Exercise => Using the records below, transcribe word for word the stretch from the line that contains "brown round brick C7 level 3 -> none" through the line that contains "none -> green brick I5 level 1", both end lines included, and nothing else.

** Opening Input data block **

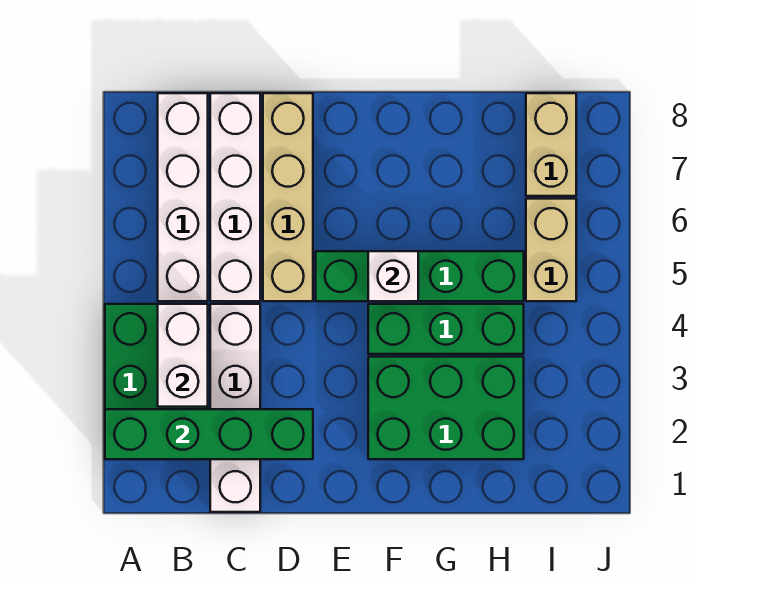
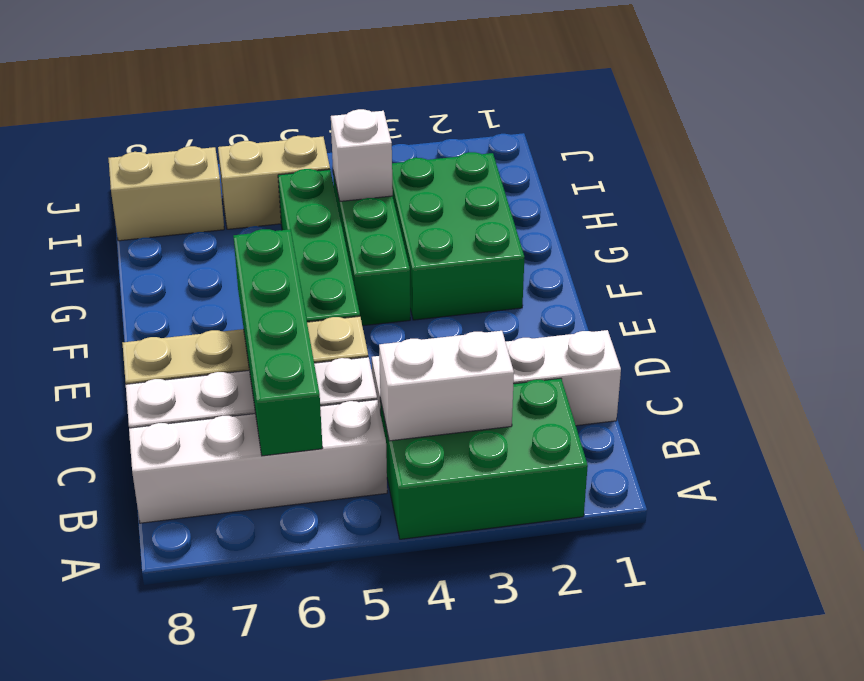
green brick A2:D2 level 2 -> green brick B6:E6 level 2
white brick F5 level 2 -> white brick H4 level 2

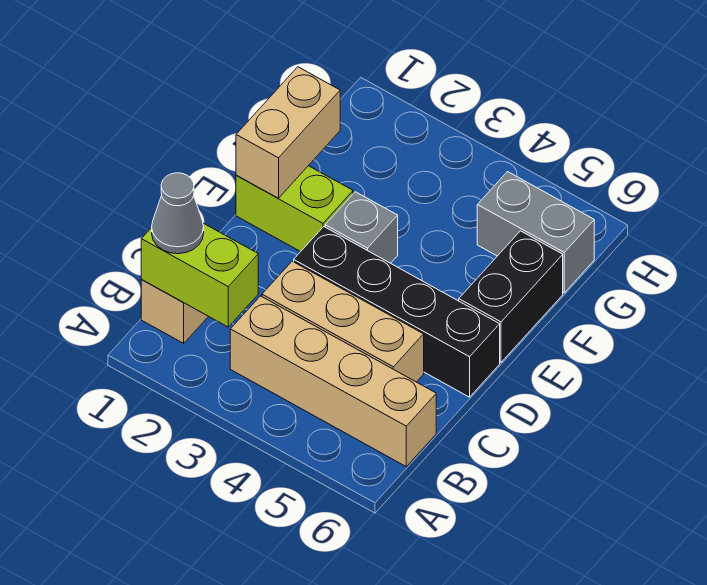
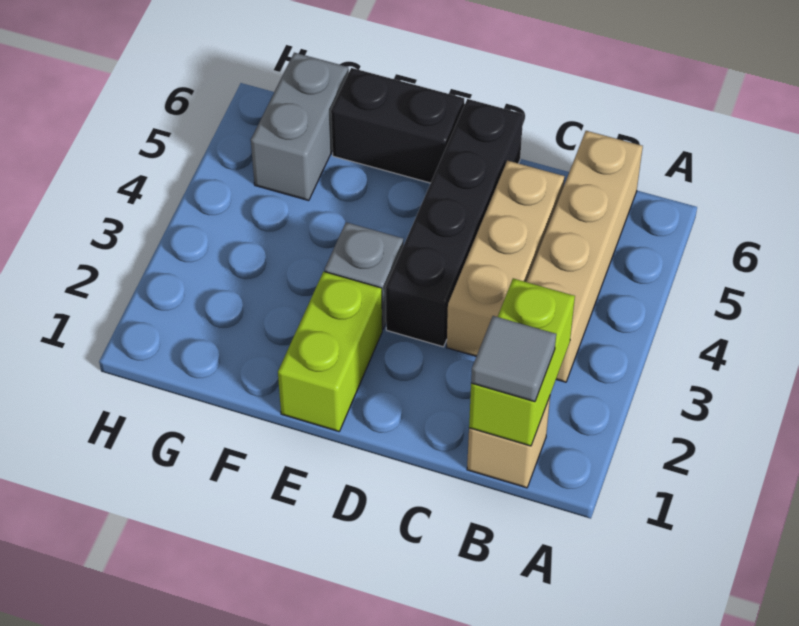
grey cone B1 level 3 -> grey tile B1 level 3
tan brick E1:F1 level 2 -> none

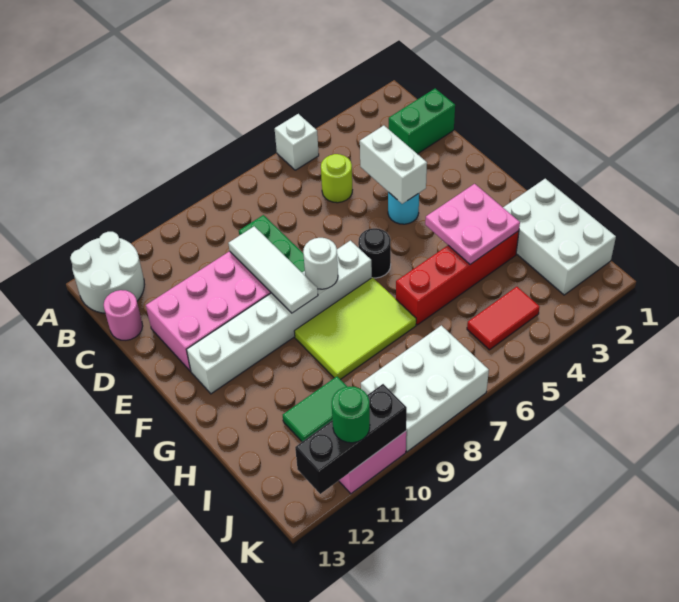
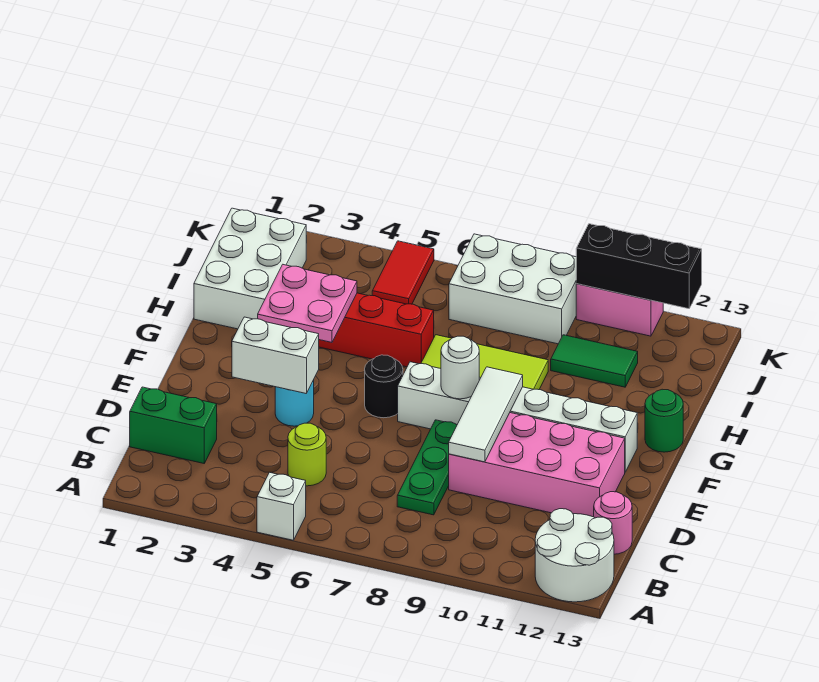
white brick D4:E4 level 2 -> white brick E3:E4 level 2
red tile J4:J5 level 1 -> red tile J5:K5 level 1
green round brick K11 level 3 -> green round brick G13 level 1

** Closing Input data block **
** Opening Input data block **

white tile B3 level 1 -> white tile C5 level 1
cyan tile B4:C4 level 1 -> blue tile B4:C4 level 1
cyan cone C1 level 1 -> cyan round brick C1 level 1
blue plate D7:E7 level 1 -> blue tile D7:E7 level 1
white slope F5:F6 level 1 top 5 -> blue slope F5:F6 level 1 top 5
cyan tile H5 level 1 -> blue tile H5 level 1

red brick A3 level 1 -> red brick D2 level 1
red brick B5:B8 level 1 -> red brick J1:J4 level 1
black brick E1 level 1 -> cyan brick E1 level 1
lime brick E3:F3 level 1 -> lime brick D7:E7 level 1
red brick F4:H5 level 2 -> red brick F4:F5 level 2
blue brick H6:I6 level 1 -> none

** Closing Input data block **
** Opening Input data block **

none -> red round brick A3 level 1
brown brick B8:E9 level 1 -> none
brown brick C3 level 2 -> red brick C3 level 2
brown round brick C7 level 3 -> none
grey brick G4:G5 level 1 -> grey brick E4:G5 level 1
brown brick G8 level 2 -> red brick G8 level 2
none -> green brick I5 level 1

** Closing Input data block **

Exercise response =>
brown round brick C7 level 3 -> none
grey brick G4:G5 level 1 -> grey brick E4:G5 level 1
brown brick G8 level 2 -> red brick G8 level 2
none -> green brick I5 level 1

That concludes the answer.